> _DATASET CONTENT_:
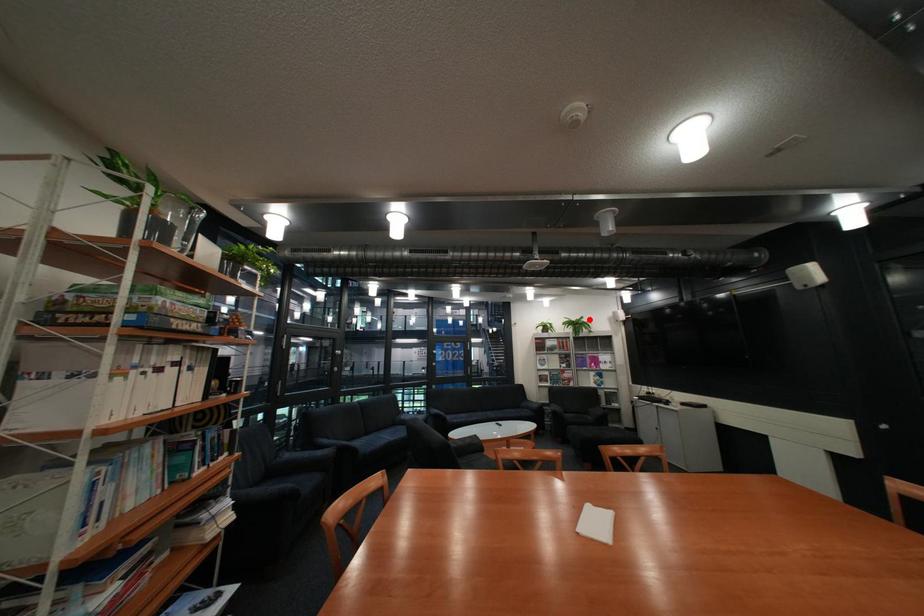
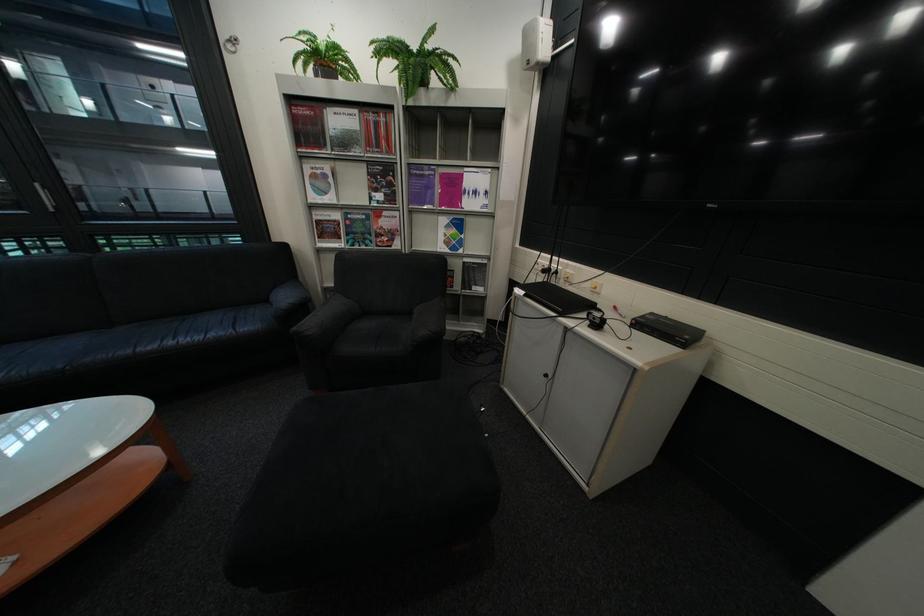
Question: I am providing you with two images of the same scene from different viewpoints. Given a red point in image1, look at the same physical point in image2. Is it:

Choices:
 (A) Closer to the viewpoint
 (B) Farther from the viewpoint

Answer: (A)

> _EXERCISE DETAILS_: Please retype the rows above word for word, leaving out the pictures.

> _TASK SOLUTION_:
Question: I am providing you with two images of the same scene from different viewpoints. Given a red point in image1, look at the same physical point in image2. Is it:

Choices:
 (A) Closer to the viewpoint
 (B) Farther from the viewpoint

Answer: (A)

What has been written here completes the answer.